(Colored object listings)

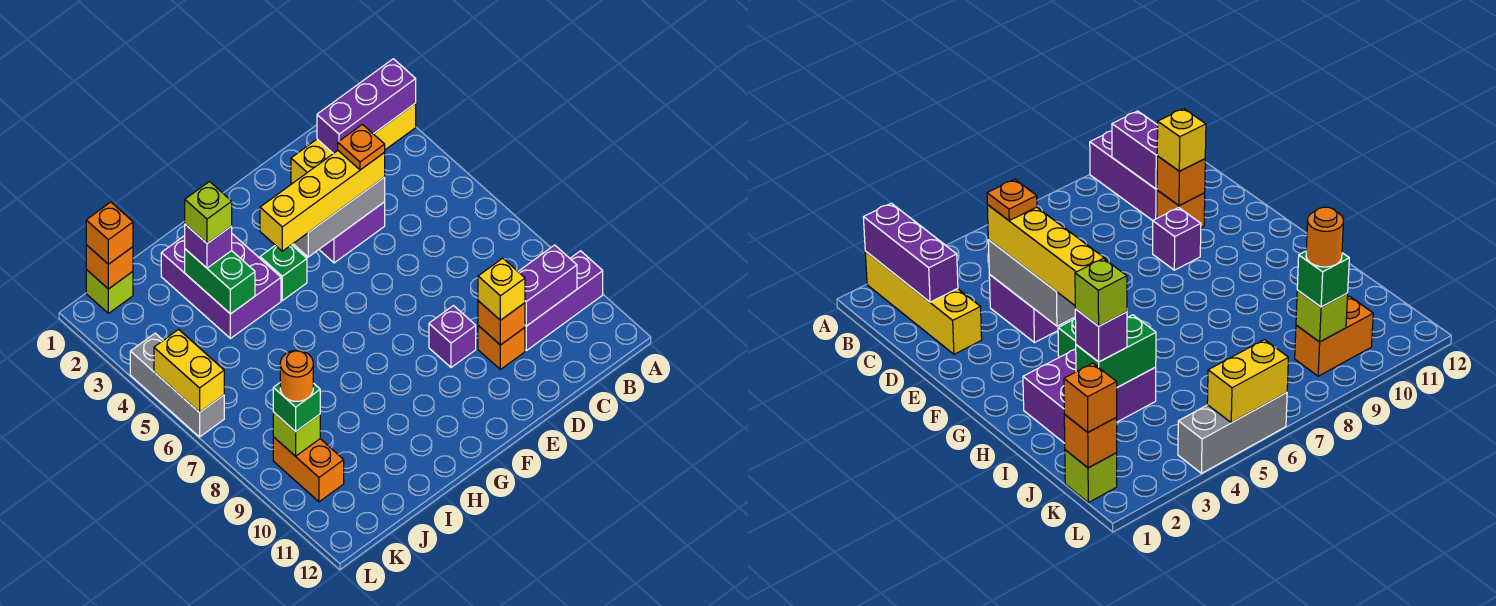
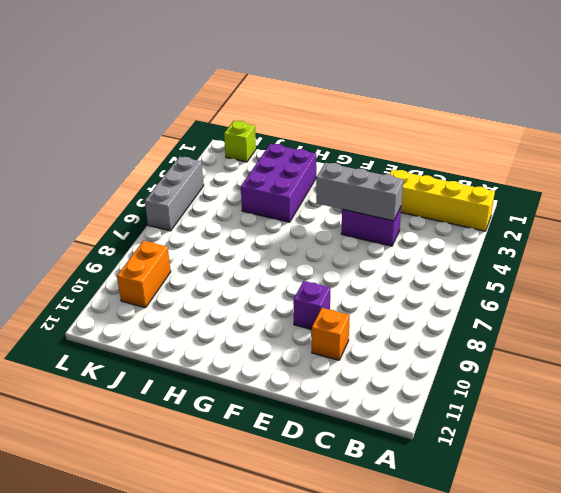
none -> purple brick A10:C10 level 1
none -> green brick G4 level 1
none -> purple brick A2:C2 level 2

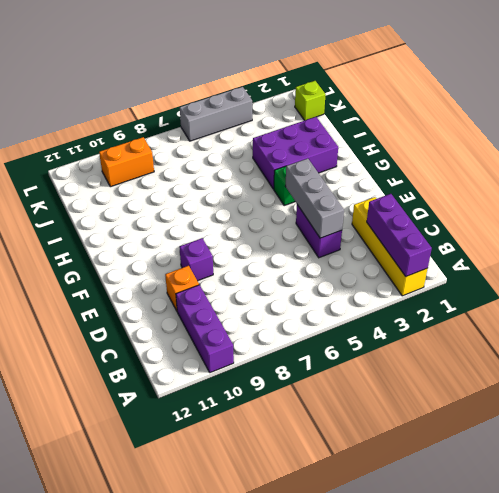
none -> purple brick B10:C10 level 2
none -> orange brick D10 level 2
none -> green brick I3:I4 level 2

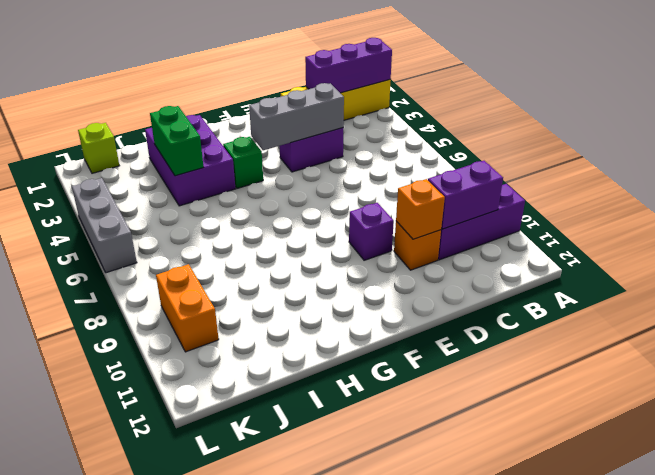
none -> orange brick K1 level 2
none -> lime brick K9 level 2
none -> yellow brick L5:L6 level 2

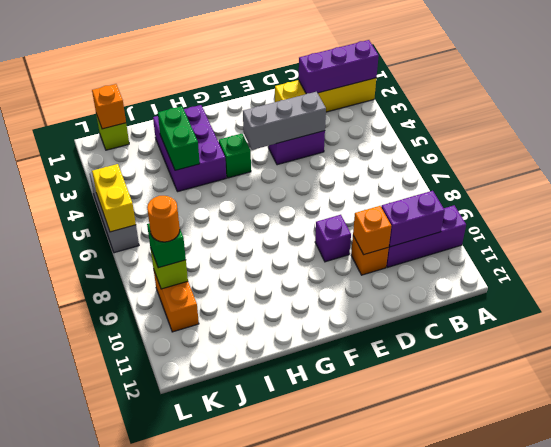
none -> yellow brick D4:G4 level 3
none -> yellow brick D10 level 3
none -> purple brick I3 level 3

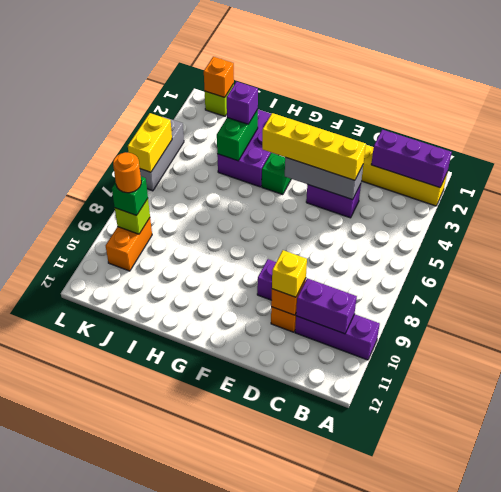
none -> orange brick K1 level 3
none -> orange plate D4 level 4
none -> lime brick I3 level 4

| What is being asked |
No picture should be included when the data are set down again exactly.

| Response area |
none -> purple brick A10:C10 level 1
none -> green brick G4 level 1
none -> purple brick A2:C2 level 2

none -> purple brick B10:C10 level 2
none -> orange brick D10 level 2
none -> green brick I3:I4 level 2

none -> orange brick K1 level 2
none -> lime brick K9 level 2
none -> yellow brick L5:L6 level 2

none -> yellow brick D4:G4 level 3
none -> yellow brick D10 level 3
none -> purple brick I3 level 3

none -> orange brick K1 level 3
none -> orange plate D4 level 4
none -> lime brick I3 level 4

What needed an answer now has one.